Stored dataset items
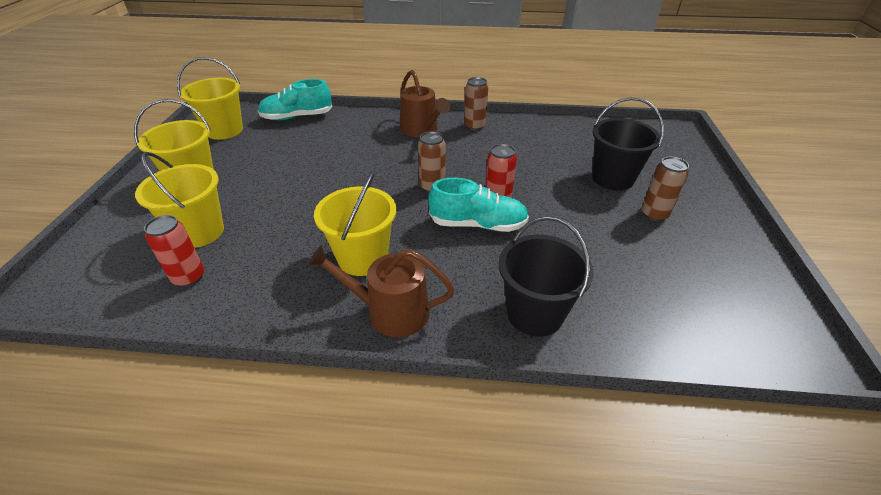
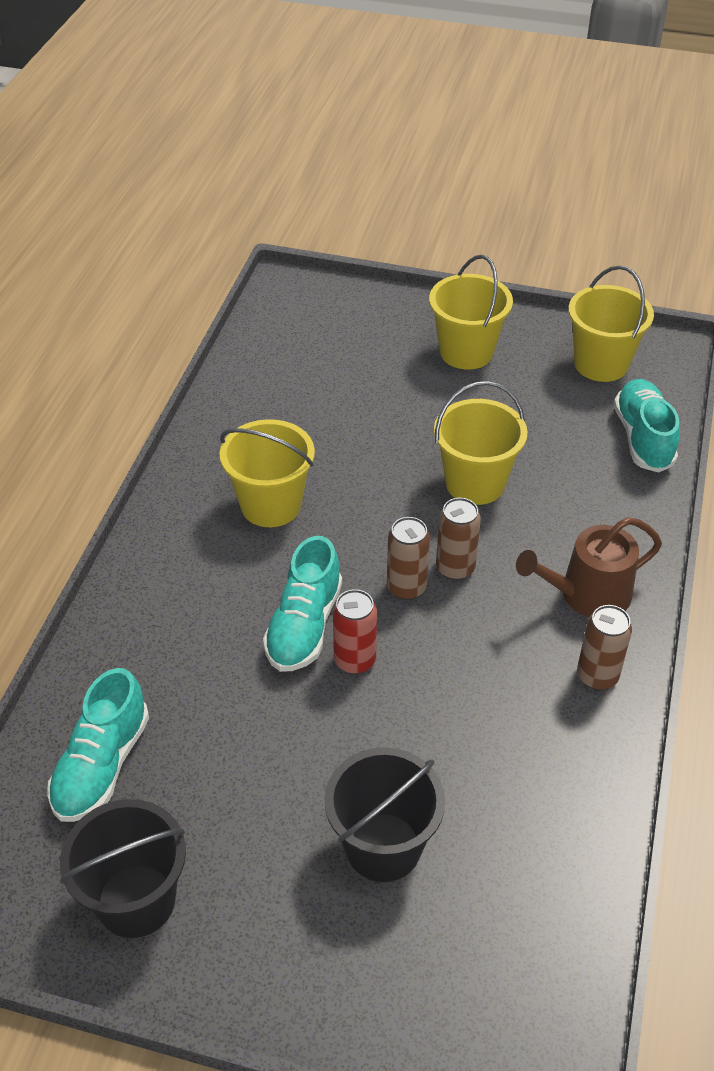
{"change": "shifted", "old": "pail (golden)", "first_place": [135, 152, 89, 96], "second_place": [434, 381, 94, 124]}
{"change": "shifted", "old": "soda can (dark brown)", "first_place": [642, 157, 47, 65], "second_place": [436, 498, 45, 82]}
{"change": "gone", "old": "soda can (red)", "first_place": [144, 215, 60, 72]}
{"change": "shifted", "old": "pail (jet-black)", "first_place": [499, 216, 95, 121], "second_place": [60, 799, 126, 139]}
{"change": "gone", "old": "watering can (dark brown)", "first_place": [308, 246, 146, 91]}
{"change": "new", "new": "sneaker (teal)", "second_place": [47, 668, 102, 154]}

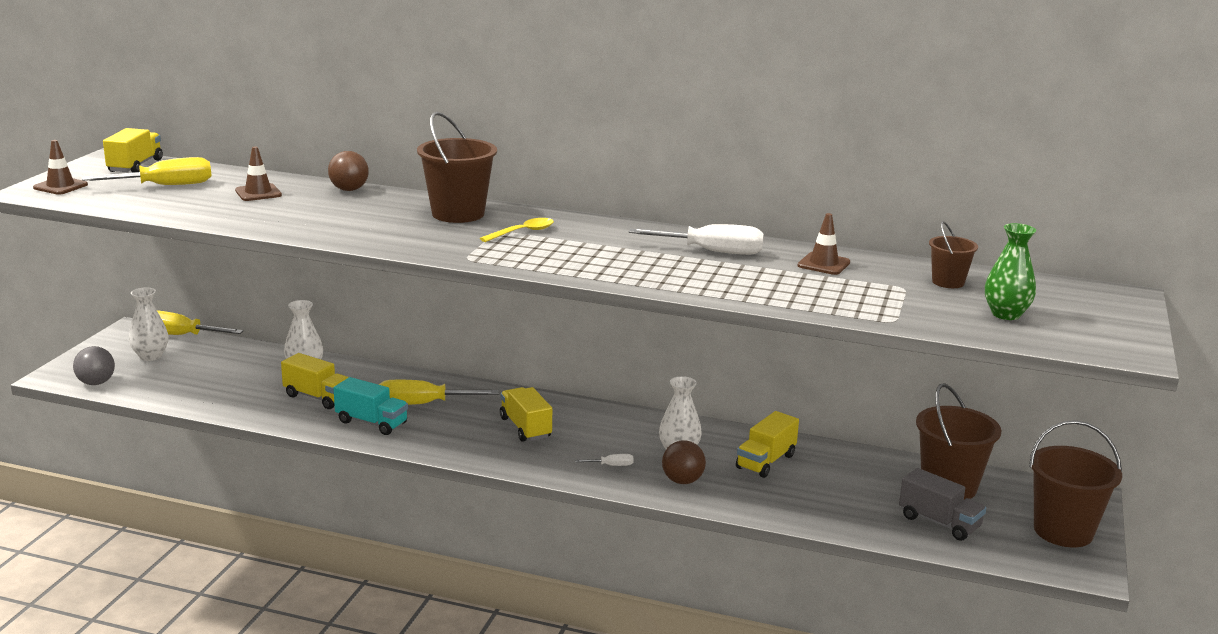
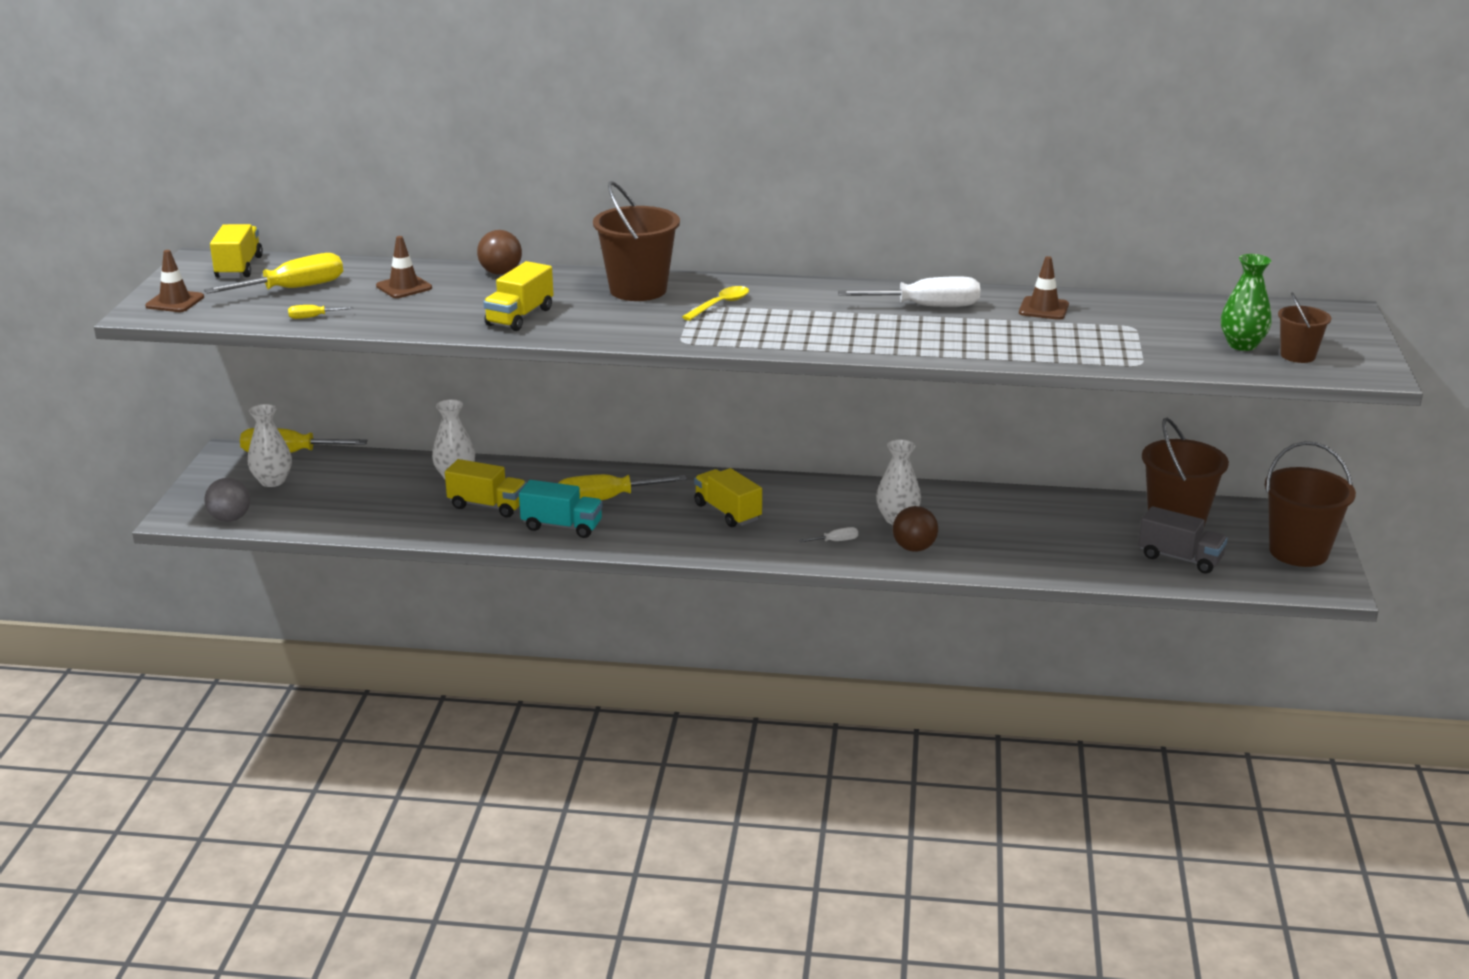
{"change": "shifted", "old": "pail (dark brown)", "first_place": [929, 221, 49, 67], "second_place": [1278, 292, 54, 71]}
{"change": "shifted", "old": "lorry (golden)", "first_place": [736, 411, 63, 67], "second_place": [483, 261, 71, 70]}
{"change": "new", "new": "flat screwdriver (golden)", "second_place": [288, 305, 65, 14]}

__Task brief__
Considering the records line by line, how many lines hold the string "gone"? Say only the number.

__Exercise result__
2